SOURCE MATERIAL:
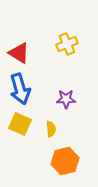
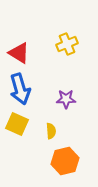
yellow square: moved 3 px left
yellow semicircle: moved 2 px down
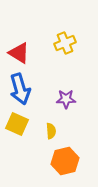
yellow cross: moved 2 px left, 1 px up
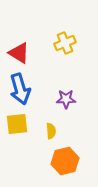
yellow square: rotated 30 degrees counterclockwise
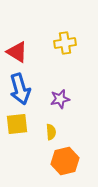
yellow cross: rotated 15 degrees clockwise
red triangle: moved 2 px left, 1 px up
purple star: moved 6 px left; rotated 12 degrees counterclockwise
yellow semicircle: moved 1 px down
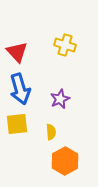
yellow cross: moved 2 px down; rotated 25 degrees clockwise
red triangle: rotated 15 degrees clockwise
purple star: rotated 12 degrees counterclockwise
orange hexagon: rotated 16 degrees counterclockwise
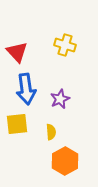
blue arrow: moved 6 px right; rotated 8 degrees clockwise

WORK TO COMPLETE:
Repeat the lines of the entries verbatim, beginning with the line that contains "yellow cross: rotated 15 degrees clockwise" and continuing through the end of the entries. Omit the pictures from your answer.

EXERCISE ANSWER:
yellow cross: rotated 15 degrees clockwise
red triangle: moved 2 px left, 1 px up
purple star: moved 6 px left; rotated 12 degrees counterclockwise
yellow semicircle: moved 1 px down
yellow cross: moved 2 px down; rotated 25 degrees clockwise
red triangle: rotated 15 degrees clockwise
purple star: rotated 12 degrees counterclockwise
orange hexagon: rotated 16 degrees counterclockwise
blue arrow: moved 6 px right; rotated 8 degrees clockwise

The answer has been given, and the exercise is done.